### Stored rows:
/---
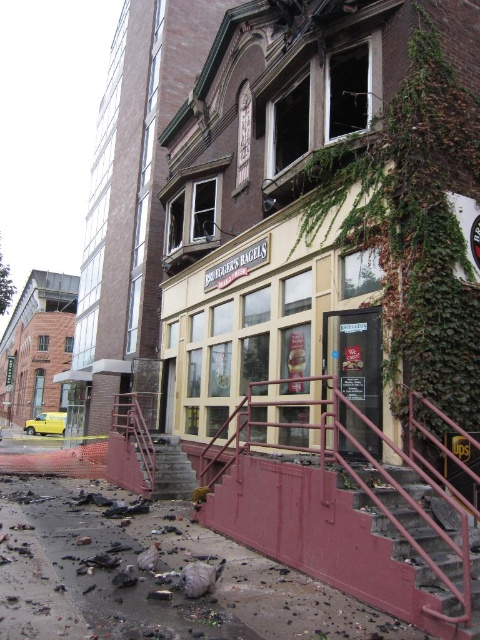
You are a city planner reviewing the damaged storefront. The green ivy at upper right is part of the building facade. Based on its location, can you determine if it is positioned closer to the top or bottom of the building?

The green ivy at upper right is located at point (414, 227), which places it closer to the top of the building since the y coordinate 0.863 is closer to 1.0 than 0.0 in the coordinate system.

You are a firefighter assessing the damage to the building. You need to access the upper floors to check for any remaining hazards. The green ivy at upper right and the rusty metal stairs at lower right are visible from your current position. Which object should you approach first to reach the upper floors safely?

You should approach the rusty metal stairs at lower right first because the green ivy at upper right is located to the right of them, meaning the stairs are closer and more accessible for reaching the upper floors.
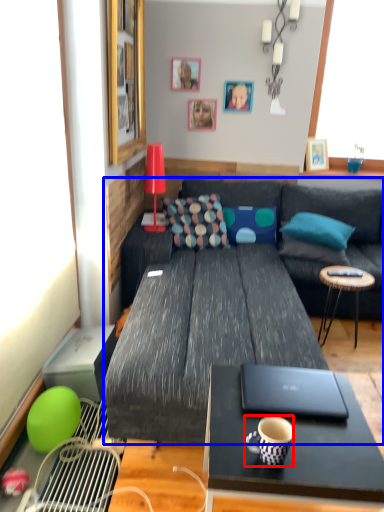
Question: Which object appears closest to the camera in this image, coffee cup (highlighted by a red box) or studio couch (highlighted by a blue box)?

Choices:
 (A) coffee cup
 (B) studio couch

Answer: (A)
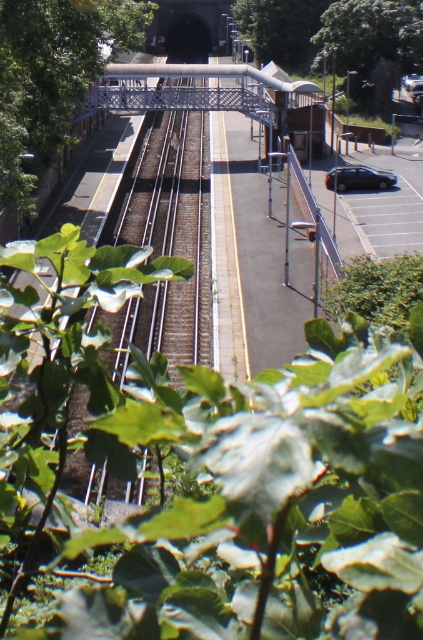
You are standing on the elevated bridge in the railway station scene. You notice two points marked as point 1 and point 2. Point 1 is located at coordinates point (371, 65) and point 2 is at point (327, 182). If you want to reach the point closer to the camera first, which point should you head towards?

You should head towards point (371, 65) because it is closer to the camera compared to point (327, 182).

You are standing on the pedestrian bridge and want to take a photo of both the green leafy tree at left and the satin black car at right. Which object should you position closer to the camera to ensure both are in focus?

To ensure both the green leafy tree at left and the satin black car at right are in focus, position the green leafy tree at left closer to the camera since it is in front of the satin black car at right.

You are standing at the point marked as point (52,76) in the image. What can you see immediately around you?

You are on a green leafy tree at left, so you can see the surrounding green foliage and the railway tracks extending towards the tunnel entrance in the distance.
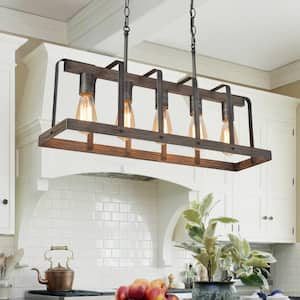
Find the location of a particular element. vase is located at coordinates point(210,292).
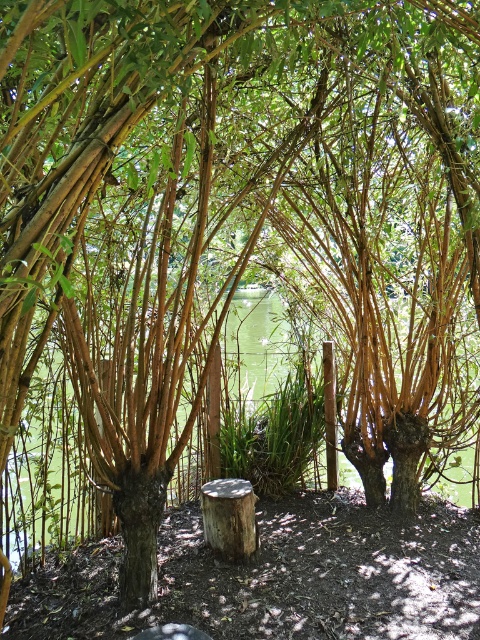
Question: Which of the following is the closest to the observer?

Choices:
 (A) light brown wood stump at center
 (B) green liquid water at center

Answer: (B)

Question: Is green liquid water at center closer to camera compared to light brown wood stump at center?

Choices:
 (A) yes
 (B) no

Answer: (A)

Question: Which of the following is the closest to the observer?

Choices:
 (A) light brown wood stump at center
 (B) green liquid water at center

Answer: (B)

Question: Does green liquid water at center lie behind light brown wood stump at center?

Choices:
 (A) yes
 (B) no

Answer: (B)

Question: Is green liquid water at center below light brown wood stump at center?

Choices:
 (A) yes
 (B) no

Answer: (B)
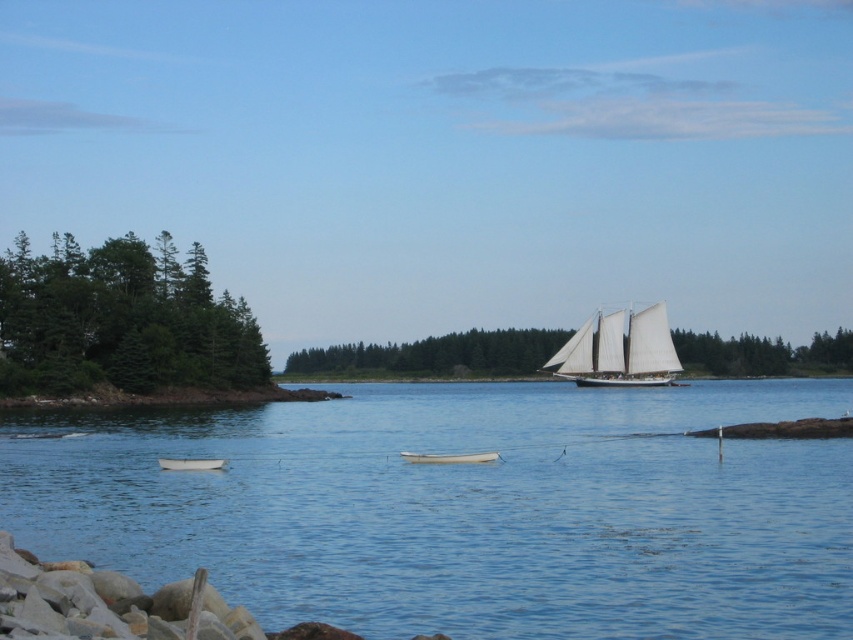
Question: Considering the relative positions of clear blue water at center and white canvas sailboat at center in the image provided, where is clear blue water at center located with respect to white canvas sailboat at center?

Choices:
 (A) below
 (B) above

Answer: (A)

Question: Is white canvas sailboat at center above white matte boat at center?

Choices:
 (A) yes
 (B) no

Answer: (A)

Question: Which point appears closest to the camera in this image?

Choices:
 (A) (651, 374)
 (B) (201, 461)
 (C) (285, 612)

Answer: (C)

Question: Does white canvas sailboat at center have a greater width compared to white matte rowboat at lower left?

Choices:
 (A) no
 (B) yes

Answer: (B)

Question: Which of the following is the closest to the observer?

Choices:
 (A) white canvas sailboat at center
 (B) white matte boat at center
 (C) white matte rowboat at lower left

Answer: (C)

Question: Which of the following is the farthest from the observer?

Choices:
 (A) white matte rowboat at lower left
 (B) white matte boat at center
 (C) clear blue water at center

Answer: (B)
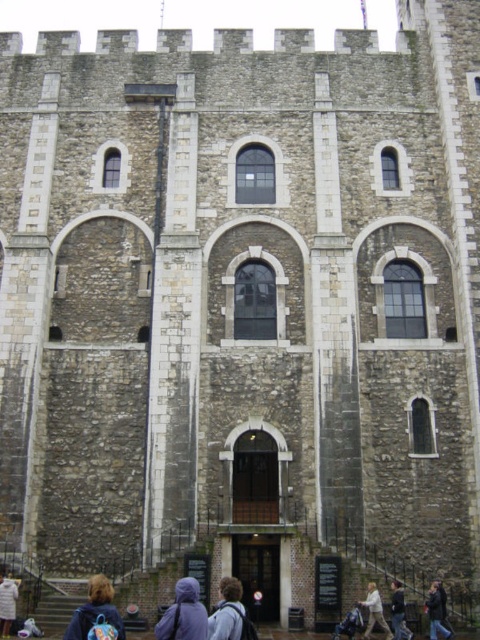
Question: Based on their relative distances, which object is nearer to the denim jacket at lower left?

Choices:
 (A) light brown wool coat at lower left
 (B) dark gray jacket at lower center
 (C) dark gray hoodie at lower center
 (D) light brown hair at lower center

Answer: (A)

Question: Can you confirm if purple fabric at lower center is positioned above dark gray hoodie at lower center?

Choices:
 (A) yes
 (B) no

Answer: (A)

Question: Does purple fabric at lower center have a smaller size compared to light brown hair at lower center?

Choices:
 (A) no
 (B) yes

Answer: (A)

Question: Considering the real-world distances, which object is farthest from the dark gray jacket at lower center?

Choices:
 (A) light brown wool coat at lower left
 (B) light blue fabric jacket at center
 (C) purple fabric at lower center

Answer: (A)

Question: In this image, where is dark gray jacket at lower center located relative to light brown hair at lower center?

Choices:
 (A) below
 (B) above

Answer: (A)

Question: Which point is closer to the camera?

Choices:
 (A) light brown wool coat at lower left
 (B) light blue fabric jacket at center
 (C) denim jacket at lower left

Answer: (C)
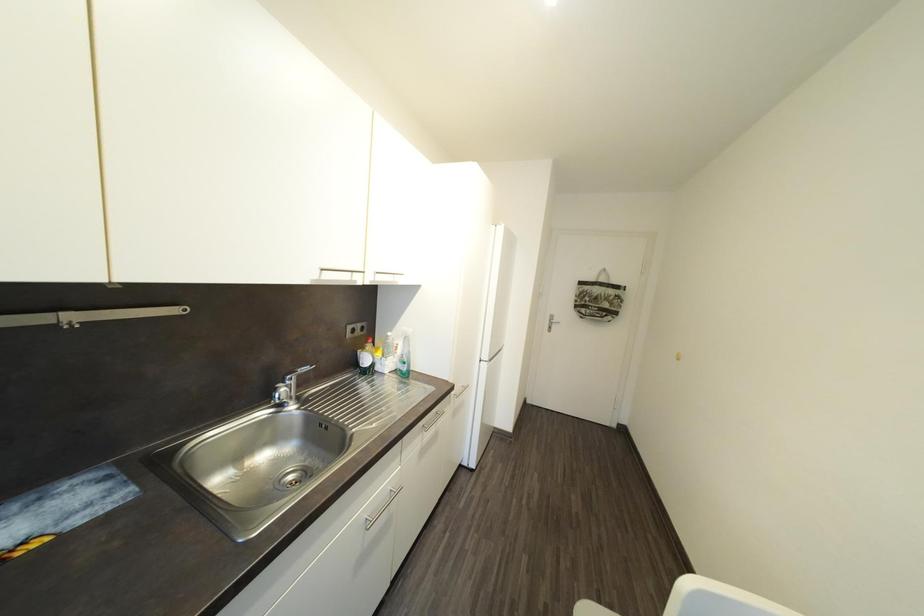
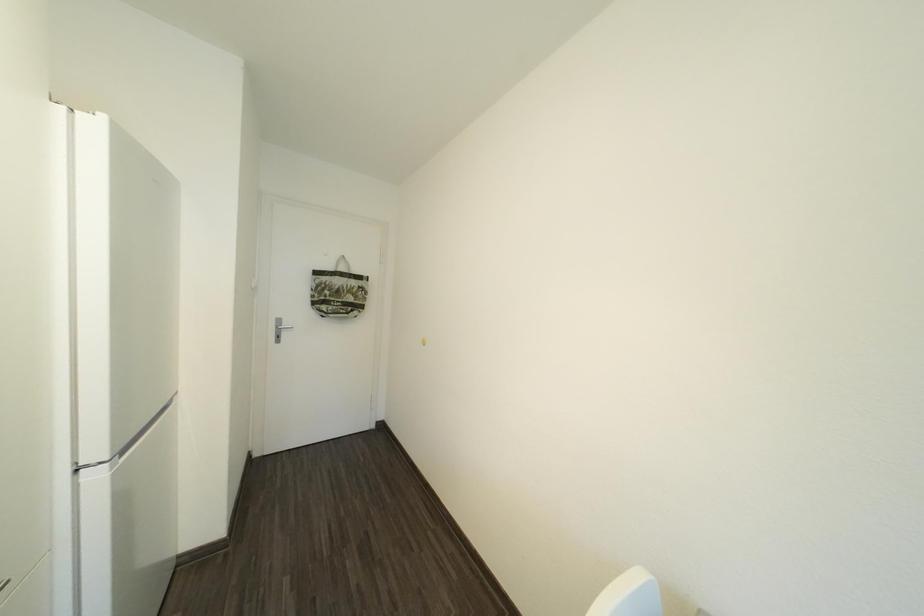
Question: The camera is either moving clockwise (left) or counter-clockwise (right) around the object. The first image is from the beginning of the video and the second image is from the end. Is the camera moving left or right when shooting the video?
\---
### Instructions for the task:
Copy the lines into a numbered list, starting at the beginning of the records and going on through the line with "You should head". Skip blank lines and leave the pictures out.

### Task result:
1. You are a city planner reviewing the damaged storefront. The green ivy at upper right is part of the building facade. Based on its location, can you determine if it is positioned closer to the top or bottom of the building?
2. The green ivy at upper right is located at point (414, 227), which places it closer to the top of the building since the y coordinate 0.863 is closer to 1.0 than 0.0 in the coordinate system.
3. You are a firefighter assessing the damage to the building. You need to access the upper floors to check for any remaining hazards. The green ivy at upper right and the rusty metal stairs at lower right are visible from your current position. Which object should you approach first to reach the upper floors safely?
4. You should approach the rusty metal stairs at lower right first because the green ivy at upper right is located to the right of them, meaning the stairs are closer and more accessible for reaching the upper floors.
5. Question: Which object appears closest to the camera in this image, coffee cup (highlighted by a red box) or studio couch (highlighted by a blue box)?
6. Choices:
7.  (A) coffee cup
8.  (B) studio couch
9. Answer: (A)
10. You are standing on the elevated bridge in the railway station scene. You notice two points marked as point 1 and point 2. Point 1 is located at coordinates point (371, 65) and point 2 is at point (327, 182). If you want to reach the point closer to the camera first, which point should you head towards?
11. You should head towards point (371, 65) because it is closer to the camera compared to point (327, 182).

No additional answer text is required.